→ Description of the task: Set down every entry word for word. Omit the pictures.

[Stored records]
*-*-*

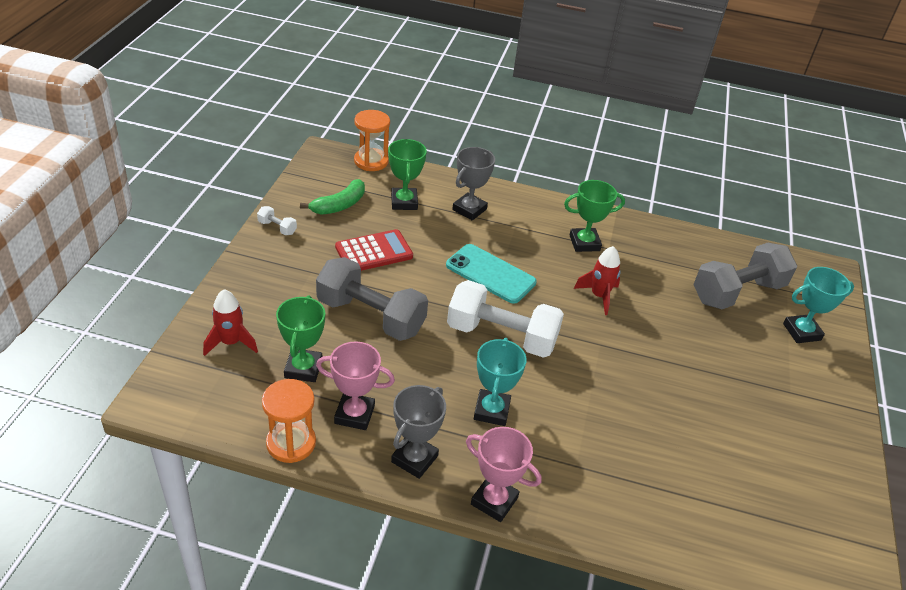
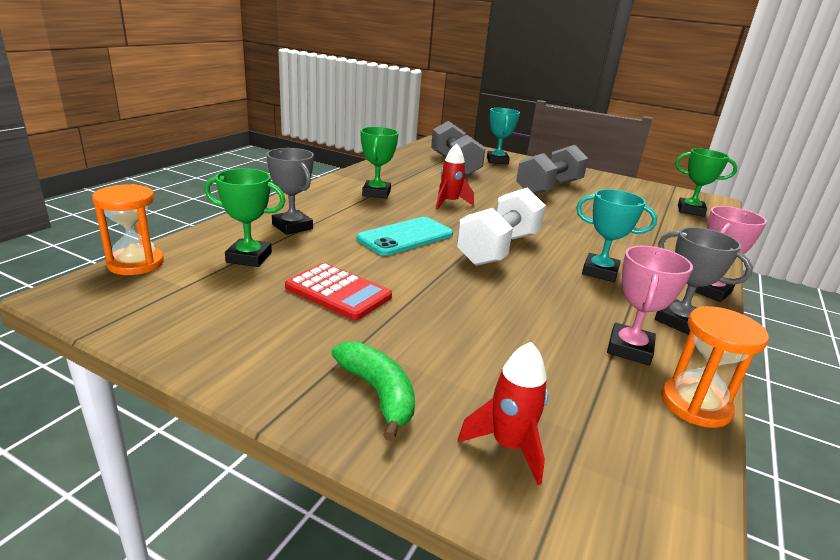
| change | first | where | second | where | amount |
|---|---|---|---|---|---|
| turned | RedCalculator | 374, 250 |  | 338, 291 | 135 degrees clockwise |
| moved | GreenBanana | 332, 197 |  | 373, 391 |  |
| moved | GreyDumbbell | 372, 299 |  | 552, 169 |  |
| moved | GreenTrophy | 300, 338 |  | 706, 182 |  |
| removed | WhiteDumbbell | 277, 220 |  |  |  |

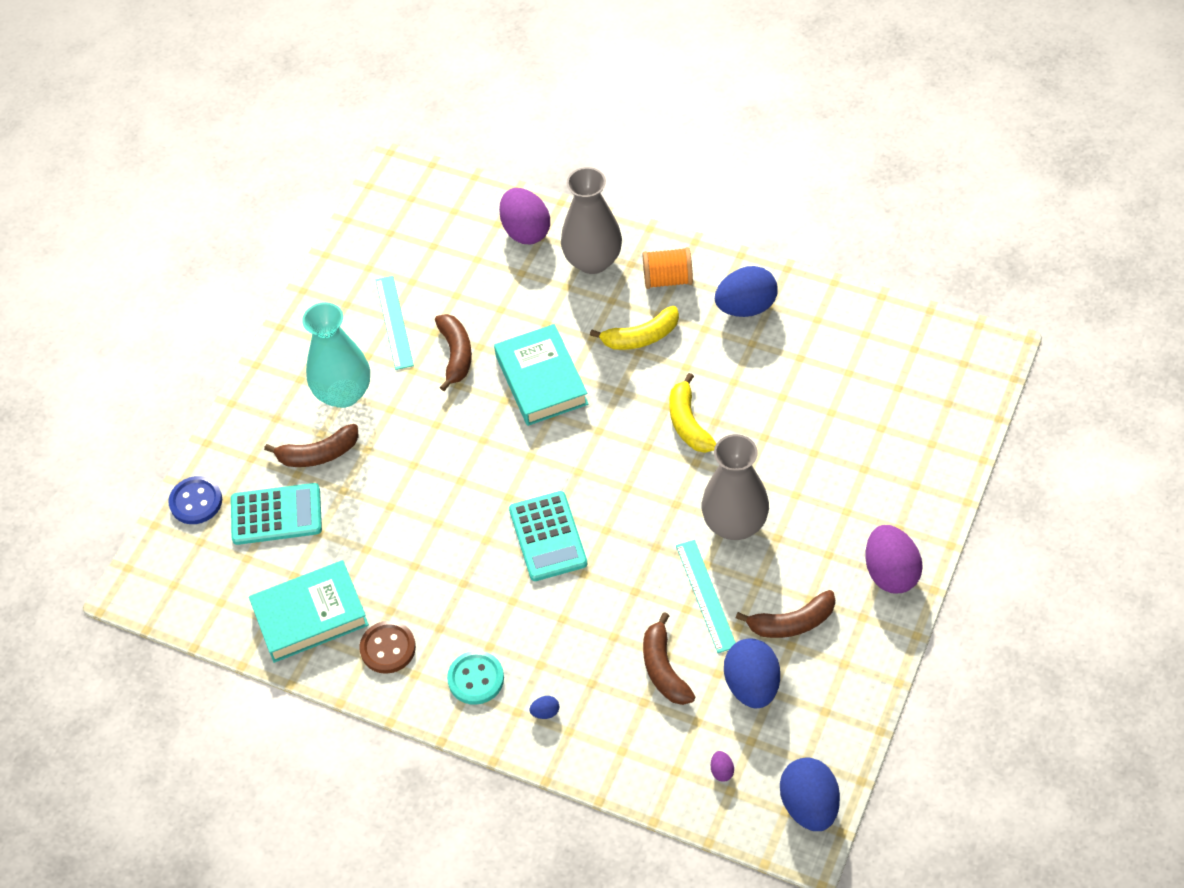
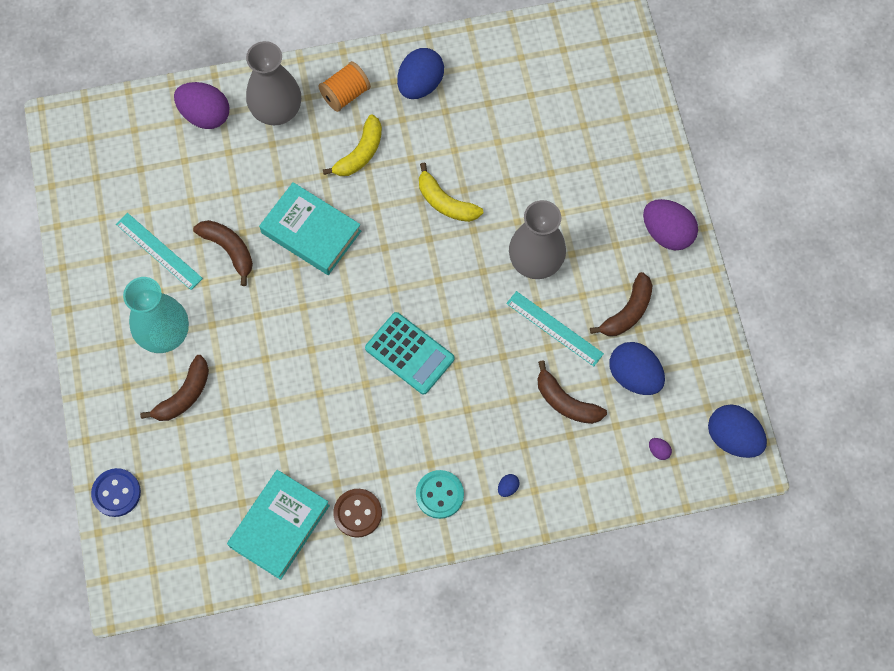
| change | first | where | second | where | amount |
|---|---|---|---|---|---|
| removed | TurquoiseCalculator | 276, 514 |  |  |  |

*-*-*

→ Answer space:
| change | first | where | second | where | amount |
|---|---|---|---|---|---|
| turned | RedCalculator | 374, 250 |  | 338, 291 | 135 degrees clockwise |
| moved | GreenBanana | 332, 197 |  | 373, 391 |  |
| moved | GreyDumbbell | 372, 299 |  | 552, 169 |  |
| moved | GreenTrophy | 300, 338 |  | 706, 182 |  |
| removed | WhiteDumbbell | 277, 220 |  |  |  |

| change | first | where | second | where | amount |
|---|---|---|---|---|---|
| removed | TurquoiseCalculator | 276, 514 |  |  |  |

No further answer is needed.